What you will do
Work through the data and report how many lines include the string "black", giving the number alone.

(Before-and-after scene images)
::::::::

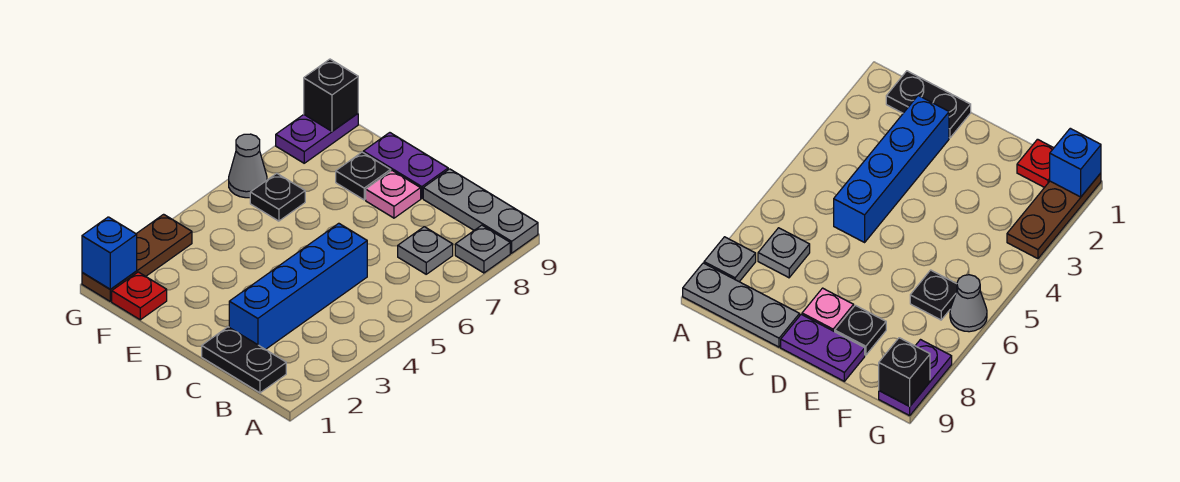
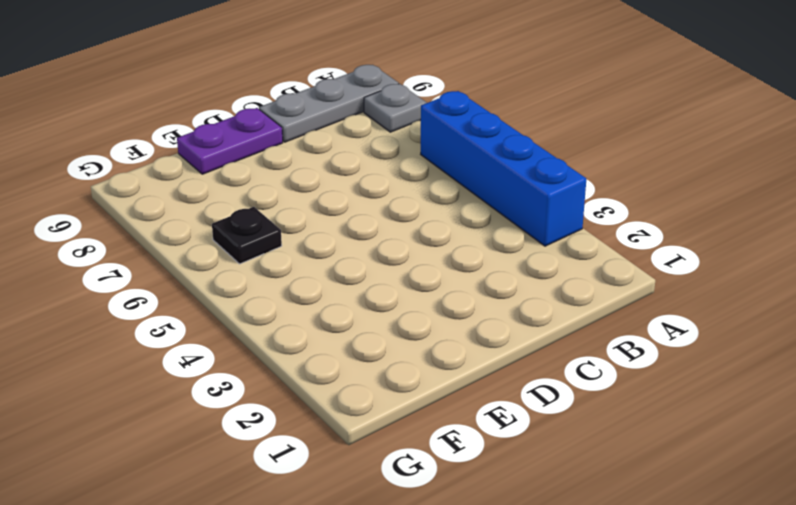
blue brick A3:A6 level 1 -> blue brick C2:C5 level 1
none -> black plate B1:C1 level 1
none -> grey plate B7 level 1
none -> pink plate D8 level 1

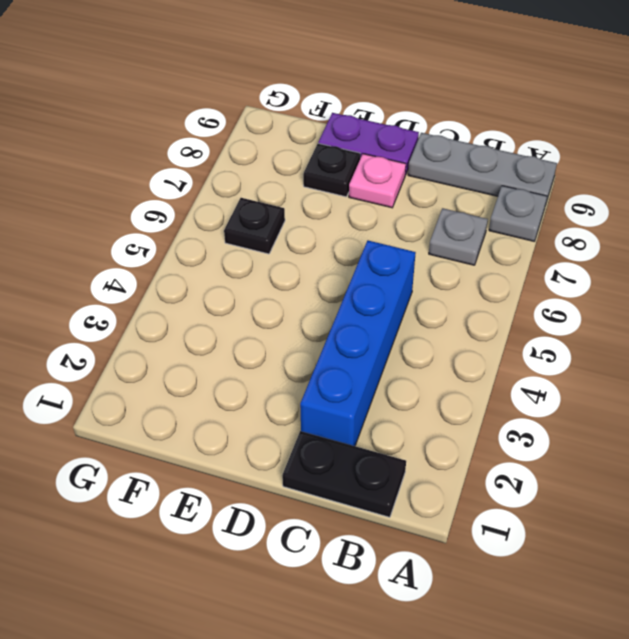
none -> red plate F1 level 1
none -> brown plate G1:G3 level 1
none -> grey cone G6 level 1

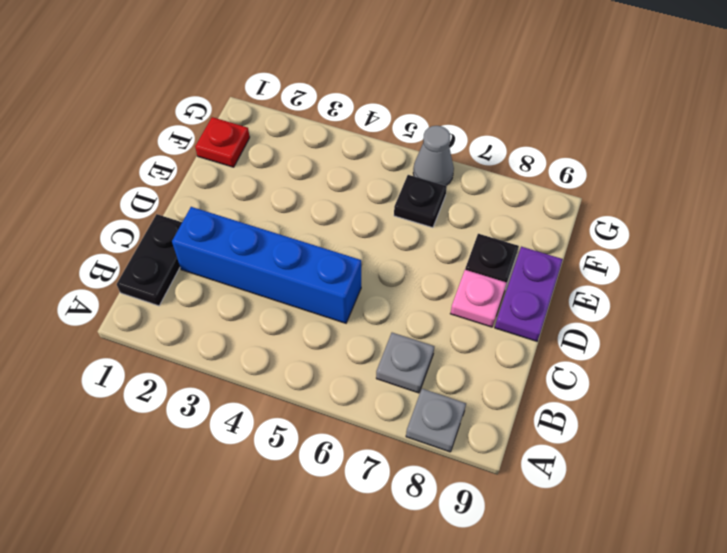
none -> grey plate A9:C9 level 1
none -> brown plate G1:G3 level 1
none -> purple plate G8:G9 level 1

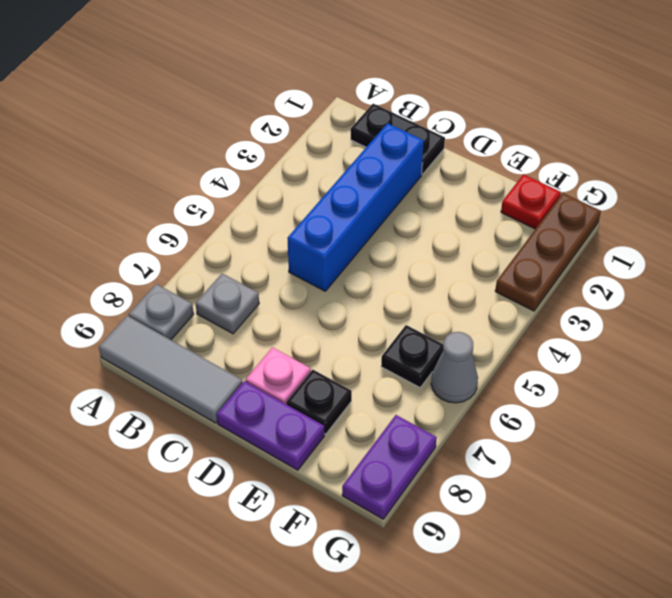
grey tile A9:C9 level 1 -> grey plate A9:C9 level 1
none -> blue brick G1 level 2
none -> black brick G9 level 2

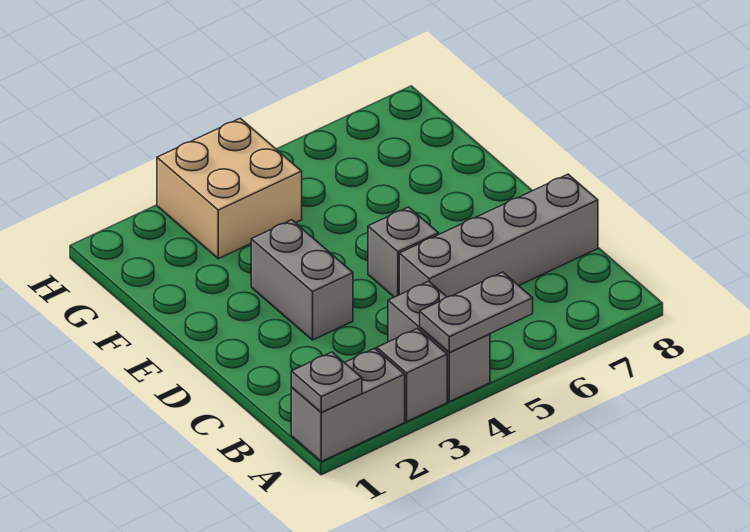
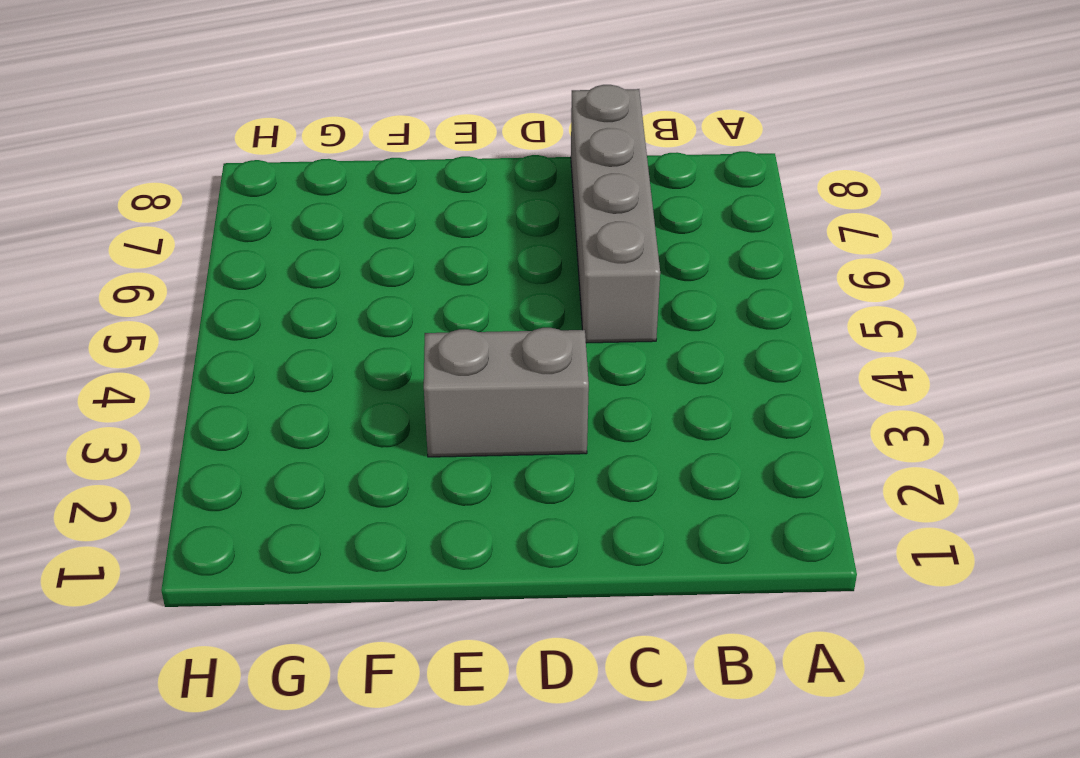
none -> grey brick A1:A2 level 1
none -> grey brick A3 level 1

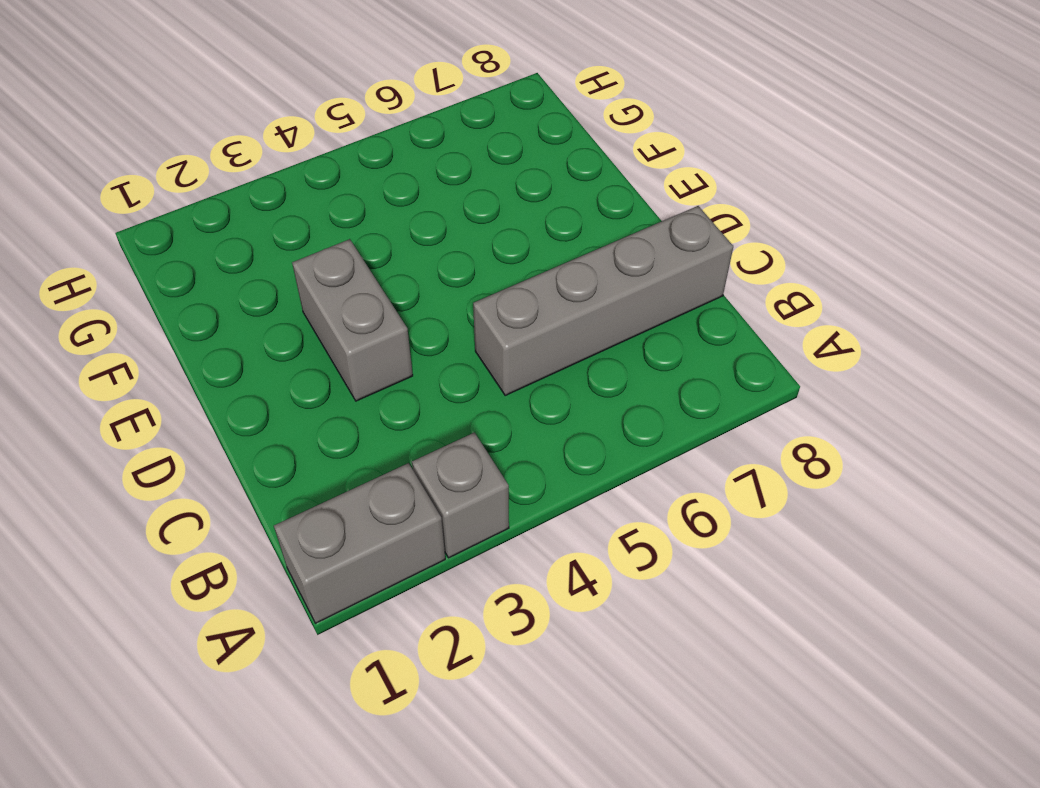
none -> grey brick A4:B4 level 1
none -> grey brick D5 level 1

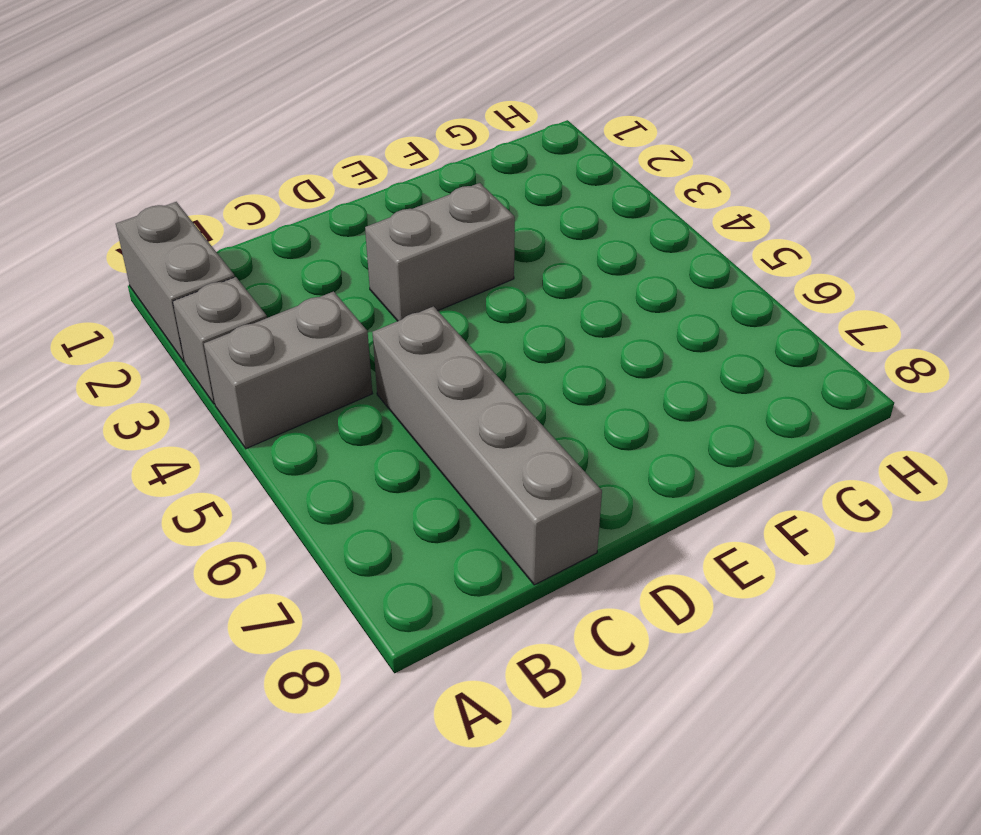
none -> grey brick D5 level 1
none -> tan brick G3:H4 level 1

::::::::

Completed exercise
2